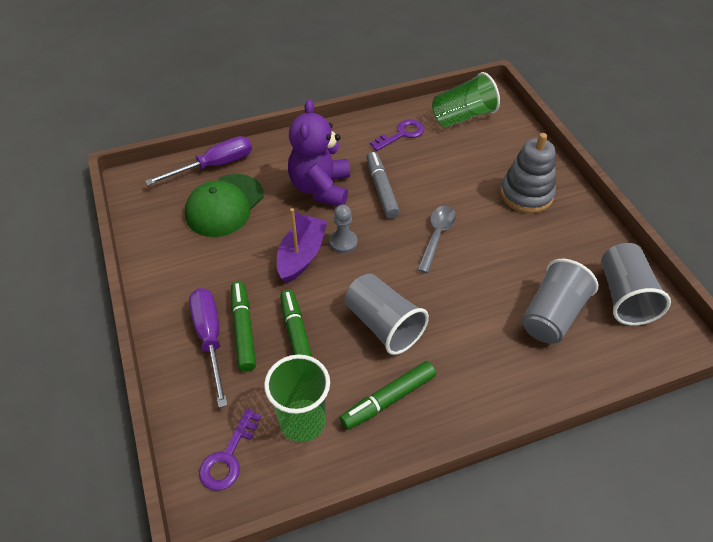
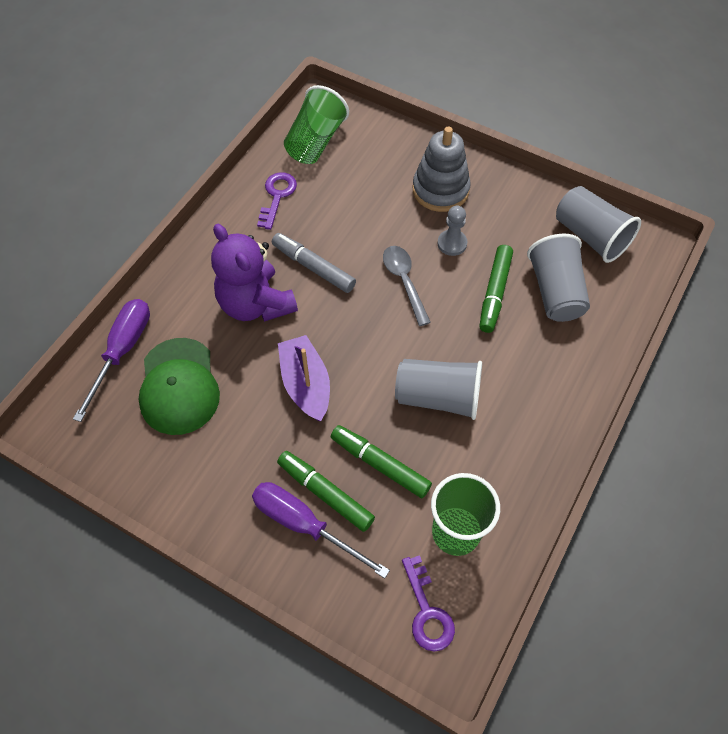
camera: 40 degrees left, 10 degrees up
(343, 242) = (330, 344): grey pawn -> grey pawn (452, 243)
(388, 399) = (502, 459): green marker -> green marker (494, 293)

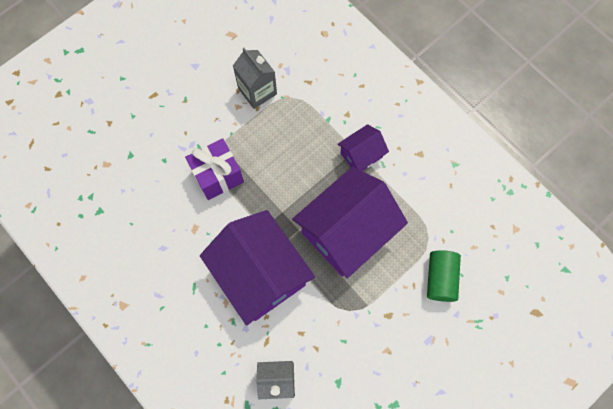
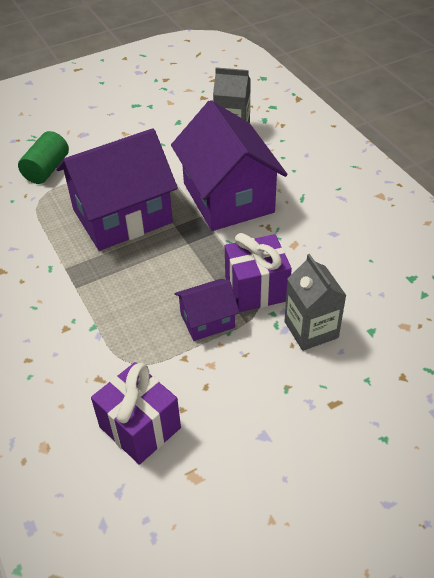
camera: 165 degrees left, 25 degrees down
(257, 91) = (177, 379): grey carton -> grey carton (311, 329)
(271, 55) = (140, 427): none -> purple gift
(361, 155) = (70, 281): purple house -> purple house (207, 320)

[What the exercise asks]
The images are to be left out while the entries are written out exactly.

[Solution to the exercise]
camera: 40 degrees left, 10 degrees up
(343, 242) = (330, 344): grey pawn -> grey pawn (452, 243)
(388, 399) = (502, 459): green marker -> green marker (494, 293)

camera: 165 degrees left, 25 degrees down
(257, 91) = (177, 379): grey carton -> grey carton (311, 329)
(271, 55) = (140, 427): none -> purple gift
(361, 155) = (70, 281): purple house -> purple house (207, 320)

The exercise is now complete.